## Objective
Report every line below that contains the word "time", treating uppercase and lowercase letters as different.

## Dataset
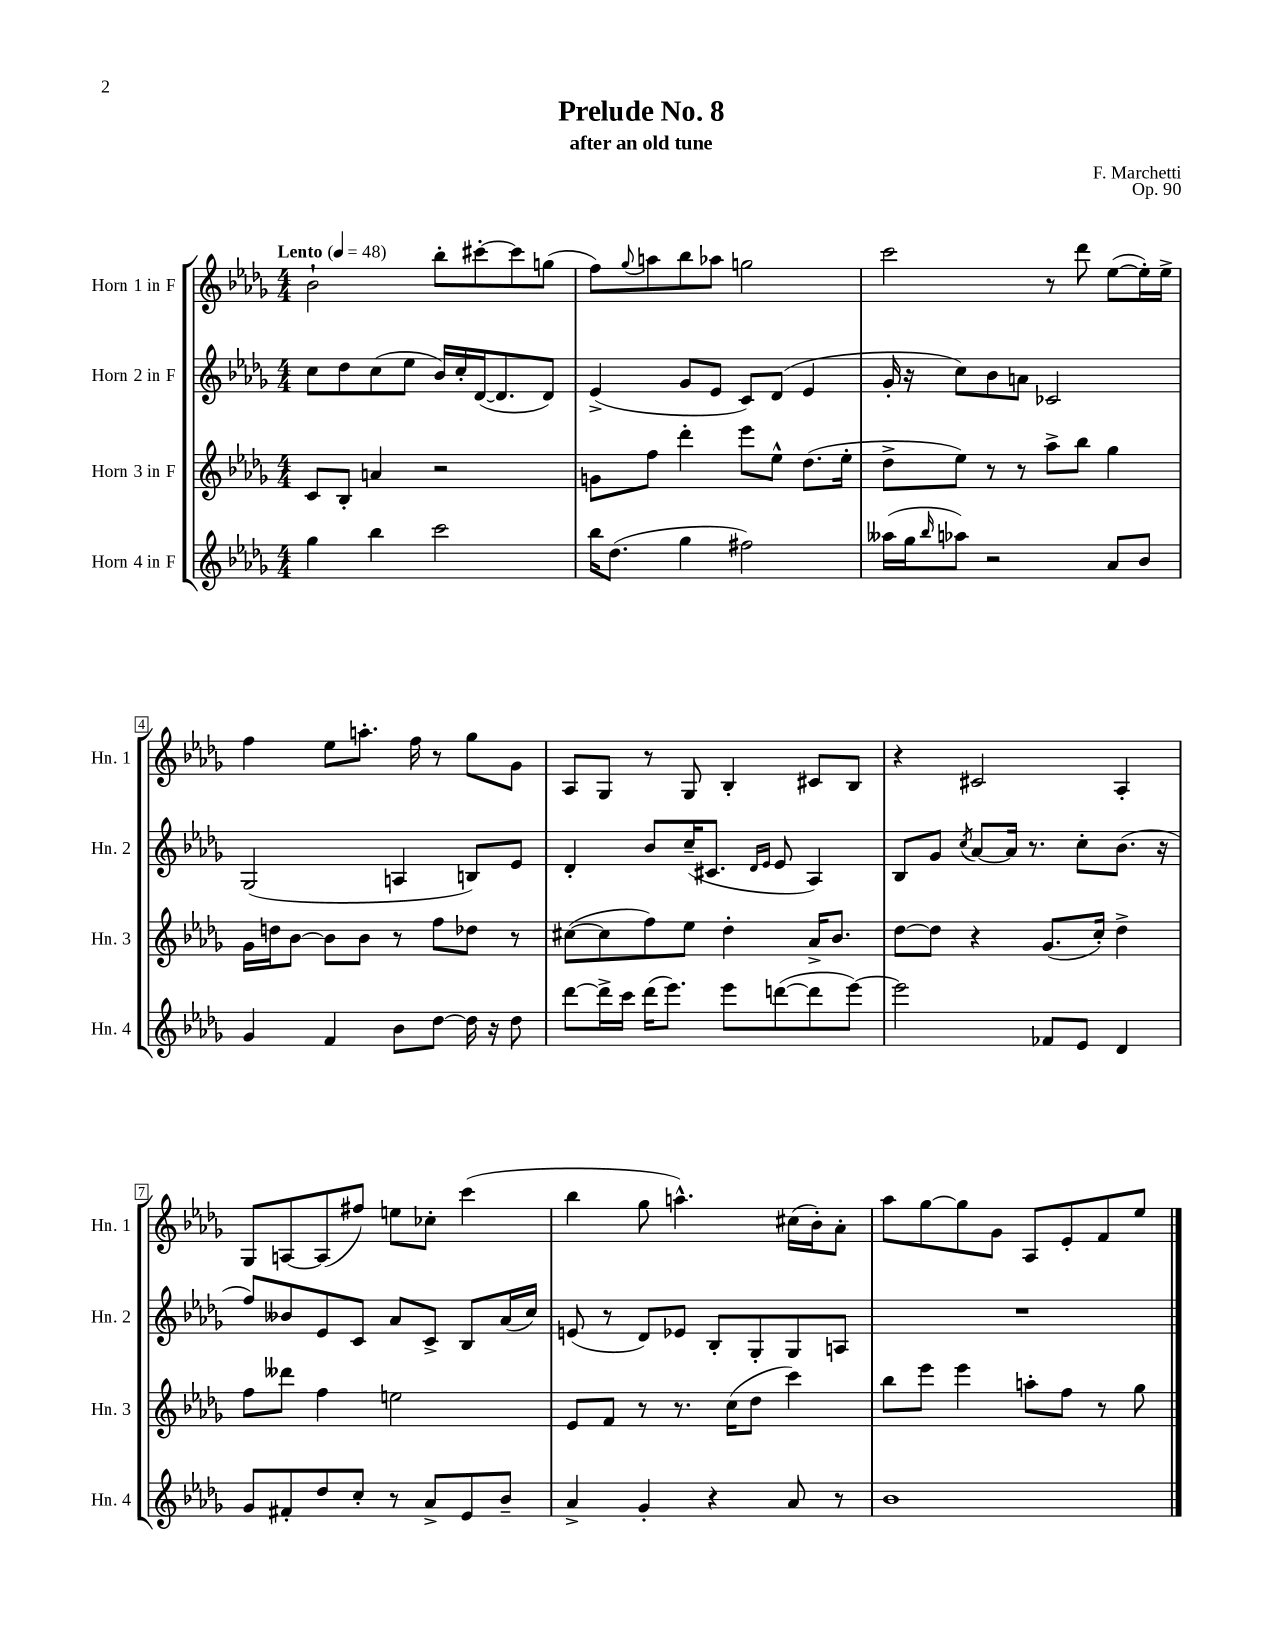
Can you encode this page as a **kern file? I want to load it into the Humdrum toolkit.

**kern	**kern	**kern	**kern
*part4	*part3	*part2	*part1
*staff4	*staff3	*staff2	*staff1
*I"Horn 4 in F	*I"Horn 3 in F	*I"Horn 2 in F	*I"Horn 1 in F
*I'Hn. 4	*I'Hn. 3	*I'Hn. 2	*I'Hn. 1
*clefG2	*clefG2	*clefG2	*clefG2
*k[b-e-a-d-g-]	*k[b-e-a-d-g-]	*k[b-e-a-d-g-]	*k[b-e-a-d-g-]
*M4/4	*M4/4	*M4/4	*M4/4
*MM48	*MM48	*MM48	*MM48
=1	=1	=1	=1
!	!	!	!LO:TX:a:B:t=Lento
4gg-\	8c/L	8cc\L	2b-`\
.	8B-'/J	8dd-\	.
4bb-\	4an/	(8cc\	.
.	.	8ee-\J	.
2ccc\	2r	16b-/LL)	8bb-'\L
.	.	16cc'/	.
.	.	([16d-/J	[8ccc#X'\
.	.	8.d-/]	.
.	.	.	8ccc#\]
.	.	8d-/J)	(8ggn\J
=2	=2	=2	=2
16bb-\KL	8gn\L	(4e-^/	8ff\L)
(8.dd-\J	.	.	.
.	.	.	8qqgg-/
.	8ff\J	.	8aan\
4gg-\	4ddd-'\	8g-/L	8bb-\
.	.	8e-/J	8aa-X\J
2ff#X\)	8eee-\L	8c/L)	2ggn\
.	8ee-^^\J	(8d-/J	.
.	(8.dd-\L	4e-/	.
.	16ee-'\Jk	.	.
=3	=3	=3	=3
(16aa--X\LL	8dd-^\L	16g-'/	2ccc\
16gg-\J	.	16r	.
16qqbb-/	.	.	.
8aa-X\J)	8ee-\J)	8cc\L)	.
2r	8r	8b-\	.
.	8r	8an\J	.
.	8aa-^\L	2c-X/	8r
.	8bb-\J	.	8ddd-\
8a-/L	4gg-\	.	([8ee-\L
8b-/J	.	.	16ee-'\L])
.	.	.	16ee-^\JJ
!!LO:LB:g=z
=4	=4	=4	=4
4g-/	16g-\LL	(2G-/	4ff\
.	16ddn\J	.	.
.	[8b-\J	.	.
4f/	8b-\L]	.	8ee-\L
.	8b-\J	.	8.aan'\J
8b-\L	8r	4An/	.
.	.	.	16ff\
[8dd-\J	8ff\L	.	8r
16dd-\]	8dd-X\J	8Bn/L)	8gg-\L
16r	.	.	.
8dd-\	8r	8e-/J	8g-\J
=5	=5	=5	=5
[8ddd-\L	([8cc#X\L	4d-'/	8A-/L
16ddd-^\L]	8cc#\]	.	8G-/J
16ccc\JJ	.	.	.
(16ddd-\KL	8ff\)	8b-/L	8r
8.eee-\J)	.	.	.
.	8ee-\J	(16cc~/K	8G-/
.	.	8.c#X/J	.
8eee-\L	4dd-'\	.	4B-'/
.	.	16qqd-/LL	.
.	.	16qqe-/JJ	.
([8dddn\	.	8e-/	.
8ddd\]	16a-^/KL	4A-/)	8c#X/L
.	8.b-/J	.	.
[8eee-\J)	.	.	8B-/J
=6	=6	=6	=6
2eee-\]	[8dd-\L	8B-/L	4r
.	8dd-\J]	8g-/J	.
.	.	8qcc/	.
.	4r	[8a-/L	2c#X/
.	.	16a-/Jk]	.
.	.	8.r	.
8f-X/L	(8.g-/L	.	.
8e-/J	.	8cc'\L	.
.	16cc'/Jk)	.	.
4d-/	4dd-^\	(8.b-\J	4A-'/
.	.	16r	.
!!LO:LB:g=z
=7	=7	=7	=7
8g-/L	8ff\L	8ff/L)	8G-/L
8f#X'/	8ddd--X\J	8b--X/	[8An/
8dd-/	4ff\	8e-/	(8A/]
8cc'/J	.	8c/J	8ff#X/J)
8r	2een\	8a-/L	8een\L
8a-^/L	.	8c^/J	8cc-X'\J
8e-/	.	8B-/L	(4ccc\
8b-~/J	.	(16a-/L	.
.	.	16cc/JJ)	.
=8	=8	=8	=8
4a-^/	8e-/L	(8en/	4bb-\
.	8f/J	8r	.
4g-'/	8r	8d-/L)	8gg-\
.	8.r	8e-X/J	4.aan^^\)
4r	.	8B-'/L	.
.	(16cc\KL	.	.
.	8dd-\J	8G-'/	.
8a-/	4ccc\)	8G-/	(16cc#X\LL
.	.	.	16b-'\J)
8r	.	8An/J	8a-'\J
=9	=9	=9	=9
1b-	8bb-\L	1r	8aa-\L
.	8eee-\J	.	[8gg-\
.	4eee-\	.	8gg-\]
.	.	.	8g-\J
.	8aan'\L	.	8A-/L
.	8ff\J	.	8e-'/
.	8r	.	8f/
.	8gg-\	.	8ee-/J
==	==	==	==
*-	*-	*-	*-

==

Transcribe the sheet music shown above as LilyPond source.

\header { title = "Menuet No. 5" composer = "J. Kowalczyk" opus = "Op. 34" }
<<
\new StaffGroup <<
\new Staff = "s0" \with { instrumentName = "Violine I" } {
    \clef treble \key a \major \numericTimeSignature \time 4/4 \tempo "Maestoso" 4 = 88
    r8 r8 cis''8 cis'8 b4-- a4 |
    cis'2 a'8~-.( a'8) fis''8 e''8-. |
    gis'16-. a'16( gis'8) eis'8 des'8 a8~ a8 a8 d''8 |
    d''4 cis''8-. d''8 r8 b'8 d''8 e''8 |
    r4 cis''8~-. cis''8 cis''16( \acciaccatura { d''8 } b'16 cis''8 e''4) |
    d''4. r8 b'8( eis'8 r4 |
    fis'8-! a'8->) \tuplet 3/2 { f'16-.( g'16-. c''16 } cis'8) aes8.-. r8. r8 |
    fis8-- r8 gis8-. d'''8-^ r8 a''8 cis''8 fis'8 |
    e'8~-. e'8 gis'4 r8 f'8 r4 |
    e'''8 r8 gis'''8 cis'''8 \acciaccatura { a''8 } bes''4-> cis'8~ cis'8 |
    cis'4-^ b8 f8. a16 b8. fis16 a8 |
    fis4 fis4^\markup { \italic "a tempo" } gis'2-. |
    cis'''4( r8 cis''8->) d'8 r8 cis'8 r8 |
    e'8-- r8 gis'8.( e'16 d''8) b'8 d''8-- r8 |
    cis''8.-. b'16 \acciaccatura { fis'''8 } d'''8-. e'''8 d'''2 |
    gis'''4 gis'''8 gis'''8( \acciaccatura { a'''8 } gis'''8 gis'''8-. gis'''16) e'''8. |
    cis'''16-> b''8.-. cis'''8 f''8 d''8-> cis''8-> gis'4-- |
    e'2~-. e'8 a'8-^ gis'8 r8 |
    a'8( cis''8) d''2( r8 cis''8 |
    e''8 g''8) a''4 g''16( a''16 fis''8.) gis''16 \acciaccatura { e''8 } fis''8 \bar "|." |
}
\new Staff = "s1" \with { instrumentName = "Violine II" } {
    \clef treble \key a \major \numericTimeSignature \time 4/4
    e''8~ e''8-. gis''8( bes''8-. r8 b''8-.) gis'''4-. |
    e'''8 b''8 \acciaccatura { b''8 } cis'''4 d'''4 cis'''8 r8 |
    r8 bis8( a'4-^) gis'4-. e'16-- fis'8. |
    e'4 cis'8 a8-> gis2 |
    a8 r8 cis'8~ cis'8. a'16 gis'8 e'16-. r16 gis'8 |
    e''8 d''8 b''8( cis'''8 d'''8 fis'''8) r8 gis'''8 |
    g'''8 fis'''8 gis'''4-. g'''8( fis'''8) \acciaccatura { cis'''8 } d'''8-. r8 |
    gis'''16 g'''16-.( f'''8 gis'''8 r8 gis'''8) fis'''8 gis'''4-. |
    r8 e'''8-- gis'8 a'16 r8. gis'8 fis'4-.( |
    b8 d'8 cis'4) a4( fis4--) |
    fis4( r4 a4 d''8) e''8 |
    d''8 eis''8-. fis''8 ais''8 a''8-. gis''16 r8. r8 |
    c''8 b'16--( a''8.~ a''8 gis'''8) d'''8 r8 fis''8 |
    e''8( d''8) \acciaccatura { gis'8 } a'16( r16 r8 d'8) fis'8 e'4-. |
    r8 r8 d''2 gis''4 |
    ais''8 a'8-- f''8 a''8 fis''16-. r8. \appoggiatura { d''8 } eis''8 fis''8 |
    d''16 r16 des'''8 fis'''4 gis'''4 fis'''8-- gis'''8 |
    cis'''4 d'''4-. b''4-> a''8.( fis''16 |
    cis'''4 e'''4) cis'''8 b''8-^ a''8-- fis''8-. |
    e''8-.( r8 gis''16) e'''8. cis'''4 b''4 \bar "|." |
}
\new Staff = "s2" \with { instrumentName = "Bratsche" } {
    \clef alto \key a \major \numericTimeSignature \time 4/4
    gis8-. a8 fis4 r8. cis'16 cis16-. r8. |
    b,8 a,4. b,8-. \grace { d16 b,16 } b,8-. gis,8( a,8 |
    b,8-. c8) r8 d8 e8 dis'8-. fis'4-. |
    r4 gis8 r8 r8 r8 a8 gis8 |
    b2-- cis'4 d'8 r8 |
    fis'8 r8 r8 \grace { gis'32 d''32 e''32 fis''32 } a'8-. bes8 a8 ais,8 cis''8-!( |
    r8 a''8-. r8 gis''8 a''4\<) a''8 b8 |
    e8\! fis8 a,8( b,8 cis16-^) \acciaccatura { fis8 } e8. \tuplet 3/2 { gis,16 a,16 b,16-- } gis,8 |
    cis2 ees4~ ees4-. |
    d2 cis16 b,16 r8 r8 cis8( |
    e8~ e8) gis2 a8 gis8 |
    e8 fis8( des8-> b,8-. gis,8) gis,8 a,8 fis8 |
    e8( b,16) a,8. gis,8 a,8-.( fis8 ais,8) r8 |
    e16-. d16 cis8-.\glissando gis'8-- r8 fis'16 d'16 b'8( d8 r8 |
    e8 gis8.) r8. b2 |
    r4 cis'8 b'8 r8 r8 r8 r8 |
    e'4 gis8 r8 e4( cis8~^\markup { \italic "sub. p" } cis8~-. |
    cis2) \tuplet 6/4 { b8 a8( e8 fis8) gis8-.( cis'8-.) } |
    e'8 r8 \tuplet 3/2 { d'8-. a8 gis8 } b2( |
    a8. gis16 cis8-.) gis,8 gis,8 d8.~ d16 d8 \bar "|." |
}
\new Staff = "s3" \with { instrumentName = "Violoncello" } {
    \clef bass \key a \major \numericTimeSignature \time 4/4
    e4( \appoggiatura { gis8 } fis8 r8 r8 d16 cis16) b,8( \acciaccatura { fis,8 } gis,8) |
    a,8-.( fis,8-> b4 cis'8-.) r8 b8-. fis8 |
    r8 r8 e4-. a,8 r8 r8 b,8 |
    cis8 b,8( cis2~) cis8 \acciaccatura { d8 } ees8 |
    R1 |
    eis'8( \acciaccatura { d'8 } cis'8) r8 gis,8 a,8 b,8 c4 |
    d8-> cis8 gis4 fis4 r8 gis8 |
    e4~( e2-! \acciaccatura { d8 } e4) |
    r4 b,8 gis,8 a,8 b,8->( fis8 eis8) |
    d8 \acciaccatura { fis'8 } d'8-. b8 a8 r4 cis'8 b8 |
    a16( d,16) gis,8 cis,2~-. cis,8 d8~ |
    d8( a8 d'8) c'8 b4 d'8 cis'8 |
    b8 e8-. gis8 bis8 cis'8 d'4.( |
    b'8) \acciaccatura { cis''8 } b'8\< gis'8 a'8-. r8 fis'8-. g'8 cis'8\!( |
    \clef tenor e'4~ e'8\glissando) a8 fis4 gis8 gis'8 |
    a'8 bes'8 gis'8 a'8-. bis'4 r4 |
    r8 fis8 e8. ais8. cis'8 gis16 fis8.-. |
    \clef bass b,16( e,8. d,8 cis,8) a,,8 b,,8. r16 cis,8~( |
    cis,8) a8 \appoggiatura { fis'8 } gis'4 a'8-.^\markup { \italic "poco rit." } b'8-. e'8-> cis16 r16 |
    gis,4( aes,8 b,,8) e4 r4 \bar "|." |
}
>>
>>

## Solution for this problem
    \clef treble \key a \major \numericTimeSignature \time 4/4 \tempo "Maestoso" 4 = 88
    \clef treble \key a \major \numericTimeSignature \time 4/4
    \clef alto \key a \major \numericTimeSignature \time 4/4
    \clef bass \key a \major \numericTimeSignature \time 4/4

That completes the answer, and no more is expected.